_TASK TO CARRY OUT_. Quote the records that follow in full and exactly; leave out the pictures.

_DATASET EXCERPTS_.

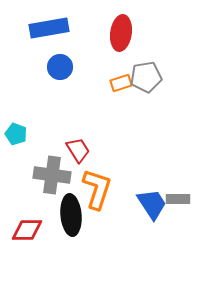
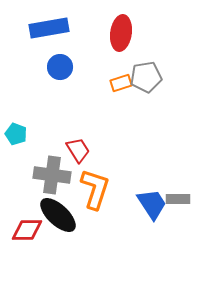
orange L-shape: moved 2 px left
black ellipse: moved 13 px left; rotated 42 degrees counterclockwise
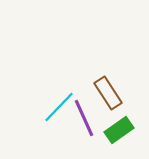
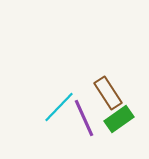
green rectangle: moved 11 px up
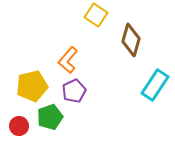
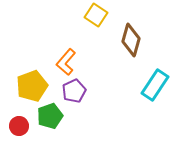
orange L-shape: moved 2 px left, 2 px down
yellow pentagon: rotated 8 degrees counterclockwise
green pentagon: moved 1 px up
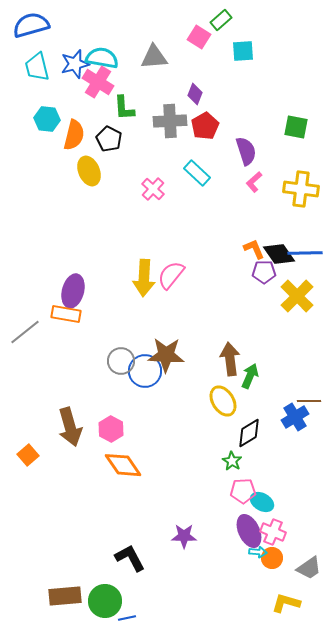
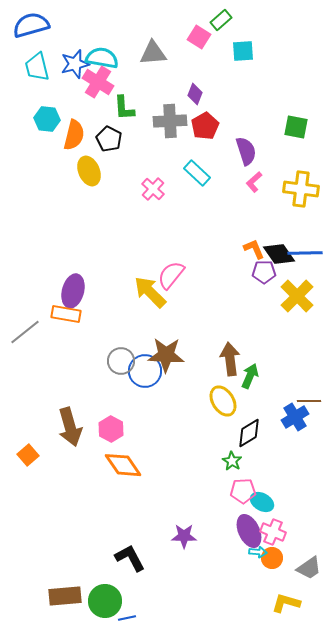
gray triangle at (154, 57): moved 1 px left, 4 px up
yellow arrow at (144, 278): moved 6 px right, 14 px down; rotated 132 degrees clockwise
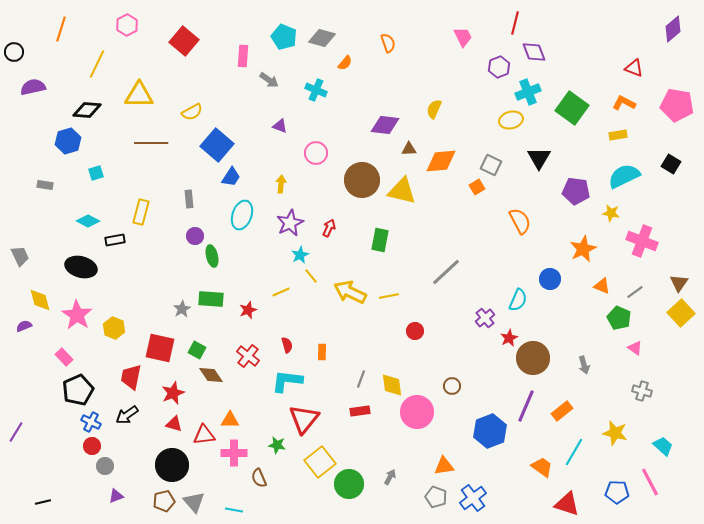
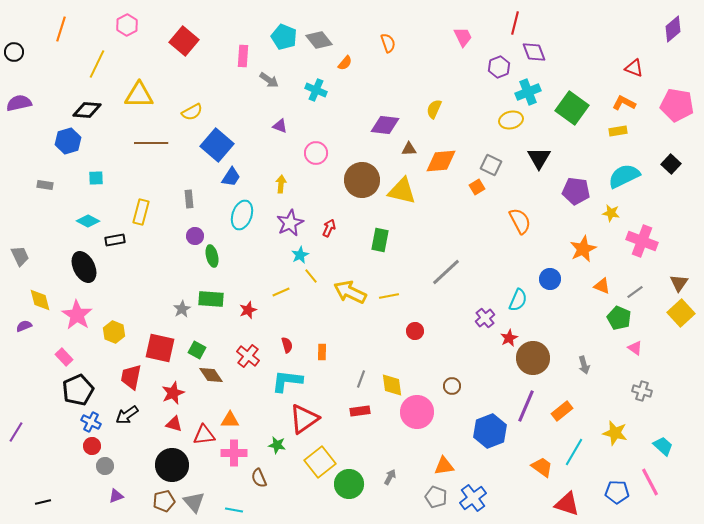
gray diamond at (322, 38): moved 3 px left, 2 px down; rotated 36 degrees clockwise
purple semicircle at (33, 87): moved 14 px left, 16 px down
yellow rectangle at (618, 135): moved 4 px up
black square at (671, 164): rotated 12 degrees clockwise
cyan square at (96, 173): moved 5 px down; rotated 14 degrees clockwise
black ellipse at (81, 267): moved 3 px right; rotated 48 degrees clockwise
yellow hexagon at (114, 328): moved 4 px down
red triangle at (304, 419): rotated 16 degrees clockwise
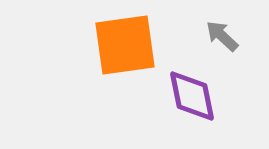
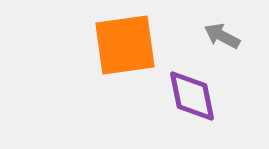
gray arrow: rotated 15 degrees counterclockwise
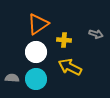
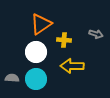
orange triangle: moved 3 px right
yellow arrow: moved 2 px right, 1 px up; rotated 25 degrees counterclockwise
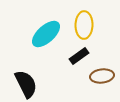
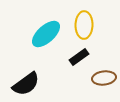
black rectangle: moved 1 px down
brown ellipse: moved 2 px right, 2 px down
black semicircle: rotated 80 degrees clockwise
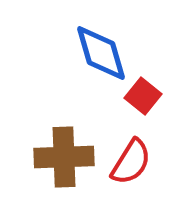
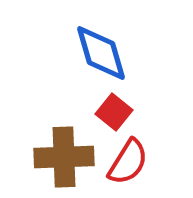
red square: moved 29 px left, 16 px down
red semicircle: moved 3 px left
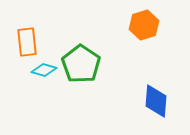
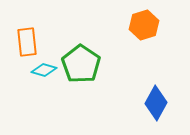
blue diamond: moved 2 px down; rotated 24 degrees clockwise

_SOLUTION BELOW_.
orange L-shape: moved 2 px left
black ellipse: moved 13 px left; rotated 42 degrees counterclockwise
green rectangle: moved 11 px up
orange L-shape: moved 2 px left, 2 px down
yellow pentagon: rotated 8 degrees counterclockwise
green pentagon: moved 1 px up
gray triangle at (154, 57): moved 1 px left, 4 px up
yellow arrow at (144, 278): moved 6 px right, 14 px down; rotated 132 degrees clockwise
gray diamond at (322, 38): moved 3 px left, 2 px down; rotated 36 degrees clockwise
purple semicircle at (33, 87): moved 14 px left, 16 px down
yellow rectangle at (618, 135): moved 4 px up
black square at (671, 164): rotated 12 degrees clockwise
cyan square at (96, 173): moved 5 px down; rotated 14 degrees clockwise
black ellipse at (81, 267): moved 3 px right; rotated 48 degrees clockwise
yellow hexagon at (114, 328): moved 4 px down
red triangle at (304, 419): rotated 16 degrees clockwise
gray arrow: rotated 15 degrees counterclockwise
orange triangle: moved 3 px right
yellow arrow: moved 2 px right, 1 px up; rotated 25 degrees counterclockwise
black rectangle: moved 1 px down
brown ellipse: moved 2 px right, 2 px down
black semicircle: rotated 80 degrees clockwise
red square: moved 29 px left, 16 px down
red semicircle: moved 3 px left
blue diamond: moved 2 px down; rotated 24 degrees clockwise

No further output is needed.